= Beginning of Section =
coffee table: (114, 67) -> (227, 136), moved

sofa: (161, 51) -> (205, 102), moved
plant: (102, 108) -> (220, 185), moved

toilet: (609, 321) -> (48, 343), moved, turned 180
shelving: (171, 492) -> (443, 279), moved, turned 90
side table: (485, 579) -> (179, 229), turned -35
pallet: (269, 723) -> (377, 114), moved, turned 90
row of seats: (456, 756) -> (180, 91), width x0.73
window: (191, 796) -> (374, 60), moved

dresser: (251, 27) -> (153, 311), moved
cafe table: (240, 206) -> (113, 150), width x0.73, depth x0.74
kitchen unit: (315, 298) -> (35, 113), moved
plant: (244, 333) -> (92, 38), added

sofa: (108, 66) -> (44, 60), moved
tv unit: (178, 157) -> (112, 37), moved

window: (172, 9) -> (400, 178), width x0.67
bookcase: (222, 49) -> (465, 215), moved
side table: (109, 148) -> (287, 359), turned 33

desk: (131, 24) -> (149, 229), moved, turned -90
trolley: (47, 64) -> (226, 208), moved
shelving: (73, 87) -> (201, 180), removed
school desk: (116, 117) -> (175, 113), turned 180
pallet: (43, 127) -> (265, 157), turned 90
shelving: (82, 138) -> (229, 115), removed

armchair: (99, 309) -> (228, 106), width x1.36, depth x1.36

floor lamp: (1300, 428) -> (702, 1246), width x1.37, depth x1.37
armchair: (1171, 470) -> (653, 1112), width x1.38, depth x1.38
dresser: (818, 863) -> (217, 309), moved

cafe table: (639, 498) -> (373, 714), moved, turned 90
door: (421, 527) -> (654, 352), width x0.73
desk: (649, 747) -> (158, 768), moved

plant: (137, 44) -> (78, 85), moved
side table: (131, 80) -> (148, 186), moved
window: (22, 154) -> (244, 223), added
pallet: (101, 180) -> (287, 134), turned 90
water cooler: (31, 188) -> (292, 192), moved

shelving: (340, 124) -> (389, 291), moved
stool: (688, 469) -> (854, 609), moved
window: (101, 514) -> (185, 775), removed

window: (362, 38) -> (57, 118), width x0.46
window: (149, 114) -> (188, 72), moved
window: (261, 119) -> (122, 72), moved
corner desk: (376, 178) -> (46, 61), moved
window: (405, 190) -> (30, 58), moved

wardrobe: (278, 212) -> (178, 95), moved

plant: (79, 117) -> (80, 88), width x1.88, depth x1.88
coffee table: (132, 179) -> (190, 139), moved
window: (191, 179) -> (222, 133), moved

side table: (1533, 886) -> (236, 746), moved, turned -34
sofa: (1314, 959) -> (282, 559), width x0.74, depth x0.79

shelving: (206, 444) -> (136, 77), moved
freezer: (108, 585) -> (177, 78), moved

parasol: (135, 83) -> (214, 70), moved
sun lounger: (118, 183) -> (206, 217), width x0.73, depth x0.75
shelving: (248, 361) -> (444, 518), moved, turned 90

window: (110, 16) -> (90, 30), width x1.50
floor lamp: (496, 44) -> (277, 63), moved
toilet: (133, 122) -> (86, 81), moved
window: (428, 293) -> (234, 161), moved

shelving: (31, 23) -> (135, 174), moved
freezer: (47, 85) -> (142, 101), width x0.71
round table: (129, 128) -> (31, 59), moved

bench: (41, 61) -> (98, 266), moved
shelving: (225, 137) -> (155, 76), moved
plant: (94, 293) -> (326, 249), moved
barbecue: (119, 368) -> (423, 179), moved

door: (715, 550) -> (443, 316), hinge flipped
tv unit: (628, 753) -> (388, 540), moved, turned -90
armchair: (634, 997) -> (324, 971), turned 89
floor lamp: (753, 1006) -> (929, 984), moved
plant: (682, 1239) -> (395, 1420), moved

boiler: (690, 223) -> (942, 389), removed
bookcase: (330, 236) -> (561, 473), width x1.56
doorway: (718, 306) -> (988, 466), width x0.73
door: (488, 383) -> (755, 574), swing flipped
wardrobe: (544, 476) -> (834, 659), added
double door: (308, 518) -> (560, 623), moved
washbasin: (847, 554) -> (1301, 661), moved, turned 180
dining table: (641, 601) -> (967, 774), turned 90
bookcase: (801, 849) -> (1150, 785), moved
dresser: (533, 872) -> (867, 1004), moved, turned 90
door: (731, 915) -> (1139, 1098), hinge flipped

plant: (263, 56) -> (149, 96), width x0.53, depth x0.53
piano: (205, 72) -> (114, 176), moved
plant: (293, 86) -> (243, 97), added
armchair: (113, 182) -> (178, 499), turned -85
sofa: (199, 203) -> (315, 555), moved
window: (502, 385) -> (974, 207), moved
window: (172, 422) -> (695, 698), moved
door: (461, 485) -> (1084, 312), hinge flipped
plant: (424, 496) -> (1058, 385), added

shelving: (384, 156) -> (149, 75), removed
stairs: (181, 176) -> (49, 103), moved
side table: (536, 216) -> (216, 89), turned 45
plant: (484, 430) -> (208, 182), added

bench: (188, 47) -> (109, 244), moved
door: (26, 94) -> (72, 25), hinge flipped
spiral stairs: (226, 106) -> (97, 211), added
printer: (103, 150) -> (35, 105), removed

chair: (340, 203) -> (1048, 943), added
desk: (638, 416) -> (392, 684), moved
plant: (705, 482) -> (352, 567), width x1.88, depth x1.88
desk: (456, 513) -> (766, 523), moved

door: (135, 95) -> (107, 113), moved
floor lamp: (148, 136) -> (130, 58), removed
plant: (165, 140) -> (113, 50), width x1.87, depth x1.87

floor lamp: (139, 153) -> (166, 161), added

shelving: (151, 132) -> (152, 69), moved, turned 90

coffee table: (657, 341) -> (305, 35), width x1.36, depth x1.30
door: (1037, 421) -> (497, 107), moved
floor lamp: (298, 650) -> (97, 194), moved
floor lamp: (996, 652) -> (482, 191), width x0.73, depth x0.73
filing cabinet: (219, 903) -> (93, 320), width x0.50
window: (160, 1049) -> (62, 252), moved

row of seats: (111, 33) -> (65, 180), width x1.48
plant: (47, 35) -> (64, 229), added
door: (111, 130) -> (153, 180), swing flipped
= End of Section =
#### Written task:
Retype the material above, line by line, exactly.

#### Output of the exercise:
coffee table: (114, 67) -> (227, 136), moved

sofa: (161, 51) -> (205, 102), moved
plant: (102, 108) -> (220, 185), moved

toilet: (609, 321) -> (48, 343), moved, turned 180
shelving: (171, 492) -> (443, 279), moved, turned 90
side table: (485, 579) -> (179, 229), turned -35
pallet: (269, 723) -> (377, 114), moved, turned 90
row of seats: (456, 756) -> (180, 91), width x0.73
window: (191, 796) -> (374, 60), moved

dresser: (251, 27) -> (153, 311), moved
cafe table: (240, 206) -> (113, 150), width x0.73, depth x0.74
kitchen unit: (315, 298) -> (35, 113), moved
plant: (244, 333) -> (92, 38), added

sofa: (108, 66) -> (44, 60), moved
tv unit: (178, 157) -> (112, 37), moved

window: (172, 9) -> (400, 178), width x0.67
bookcase: (222, 49) -> (465, 215), moved
side table: (109, 148) -> (287, 359), turned 33

desk: (131, 24) -> (149, 229), moved, turned -90
trolley: (47, 64) -> (226, 208), moved
shelving: (73, 87) -> (201, 180), removed
school desk: (116, 117) -> (175, 113), turned 180
pallet: (43, 127) -> (265, 157), turned 90
shelving: (82, 138) -> (229, 115), removed

armchair: (99, 309) -> (228, 106), width x1.36, depth x1.36

floor lamp: (1300, 428) -> (702, 1246), width x1.37, depth x1.37
armchair: (1171, 470) -> (653, 1112), width x1.38, depth x1.38
dresser: (818, 863) -> (217, 309), moved

cafe table: (639, 498) -> (373, 714), moved, turned 90
door: (421, 527) -> (654, 352), width x0.73
desk: (649, 747) -> (158, 768), moved

plant: (137, 44) -> (78, 85), moved
side table: (131, 80) -> (148, 186), moved
window: (22, 154) -> (244, 223), added
pallet: (101, 180) -> (287, 134), turned 90
water cooler: (31, 188) -> (292, 192), moved

shelving: (340, 124) -> (389, 291), moved
stool: (688, 469) -> (854, 609), moved
window: (101, 514) -> (185, 775), removed

window: (362, 38) -> (57, 118), width x0.46
window: (149, 114) -> (188, 72), moved
window: (261, 119) -> (122, 72), moved
corner desk: (376, 178) -> (46, 61), moved
window: (405, 190) -> (30, 58), moved

wardrobe: (278, 212) -> (178, 95), moved

plant: (79, 117) -> (80, 88), width x1.88, depth x1.88
coffee table: (132, 179) -> (190, 139), moved
window: (191, 179) -> (222, 133), moved

side table: (1533, 886) -> (236, 746), moved, turned -34
sofa: (1314, 959) -> (282, 559), width x0.74, depth x0.79

shelving: (206, 444) -> (136, 77), moved
freezer: (108, 585) -> (177, 78), moved

parasol: (135, 83) -> (214, 70), moved
sun lounger: (118, 183) -> (206, 217), width x0.73, depth x0.75
shelving: (248, 361) -> (444, 518), moved, turned 90

window: (110, 16) -> (90, 30), width x1.50
floor lamp: (496, 44) -> (277, 63), moved
toilet: (133, 122) -> (86, 81), moved
window: (428, 293) -> (234, 161), moved

shelving: (31, 23) -> (135, 174), moved
freezer: (47, 85) -> (142, 101), width x0.71
round table: (129, 128) -> (31, 59), moved

bench: (41, 61) -> (98, 266), moved
shelving: (225, 137) -> (155, 76), moved
plant: (94, 293) -> (326, 249), moved
barbecue: (119, 368) -> (423, 179), moved

door: (715, 550) -> (443, 316), hinge flipped
tv unit: (628, 753) -> (388, 540), moved, turned -90
armchair: (634, 997) -> (324, 971), turned 89
floor lamp: (753, 1006) -> (929, 984), moved
plant: (682, 1239) -> (395, 1420), moved

boiler: (690, 223) -> (942, 389), removed
bookcase: (330, 236) -> (561, 473), width x1.56
doorway: (718, 306) -> (988, 466), width x0.73
door: (488, 383) -> (755, 574), swing flipped
wardrobe: (544, 476) -> (834, 659), added
double door: (308, 518) -> (560, 623), moved
washbasin: (847, 554) -> (1301, 661), moved, turned 180
dining table: (641, 601) -> (967, 774), turned 90
bookcase: (801, 849) -> (1150, 785), moved
dresser: (533, 872) -> (867, 1004), moved, turned 90
door: (731, 915) -> (1139, 1098), hinge flipped

plant: (263, 56) -> (149, 96), width x0.53, depth x0.53
piano: (205, 72) -> (114, 176), moved
plant: (293, 86) -> (243, 97), added
armchair: (113, 182) -> (178, 499), turned -85
sofa: (199, 203) -> (315, 555), moved
window: (502, 385) -> (974, 207), moved
window: (172, 422) -> (695, 698), moved
door: (461, 485) -> (1084, 312), hinge flipped
plant: (424, 496) -> (1058, 385), added

shelving: (384, 156) -> (149, 75), removed
stairs: (181, 176) -> (49, 103), moved
side table: (536, 216) -> (216, 89), turned 45
plant: (484, 430) -> (208, 182), added

bench: (188, 47) -> (109, 244), moved
door: (26, 94) -> (72, 25), hinge flipped
spiral stairs: (226, 106) -> (97, 211), added
printer: (103, 150) -> (35, 105), removed

chair: (340, 203) -> (1048, 943), added
desk: (638, 416) -> (392, 684), moved
plant: (705, 482) -> (352, 567), width x1.88, depth x1.88
desk: (456, 513) -> (766, 523), moved

door: (135, 95) -> (107, 113), moved
floor lamp: (148, 136) -> (130, 58), removed
plant: (165, 140) -> (113, 50), width x1.87, depth x1.87

floor lamp: (139, 153) -> (166, 161), added

shelving: (151, 132) -> (152, 69), moved, turned 90

coffee table: (657, 341) -> (305, 35), width x1.36, depth x1.30
door: (1037, 421) -> (497, 107), moved
floor lamp: (298, 650) -> (97, 194), moved
floor lamp: (996, 652) -> (482, 191), width x0.73, depth x0.73
filing cabinet: (219, 903) -> (93, 320), width x0.50
window: (160, 1049) -> (62, 252), moved

row of seats: (111, 33) -> (65, 180), width x1.48
plant: (47, 35) -> (64, 229), added
door: (111, 130) -> (153, 180), swing flipped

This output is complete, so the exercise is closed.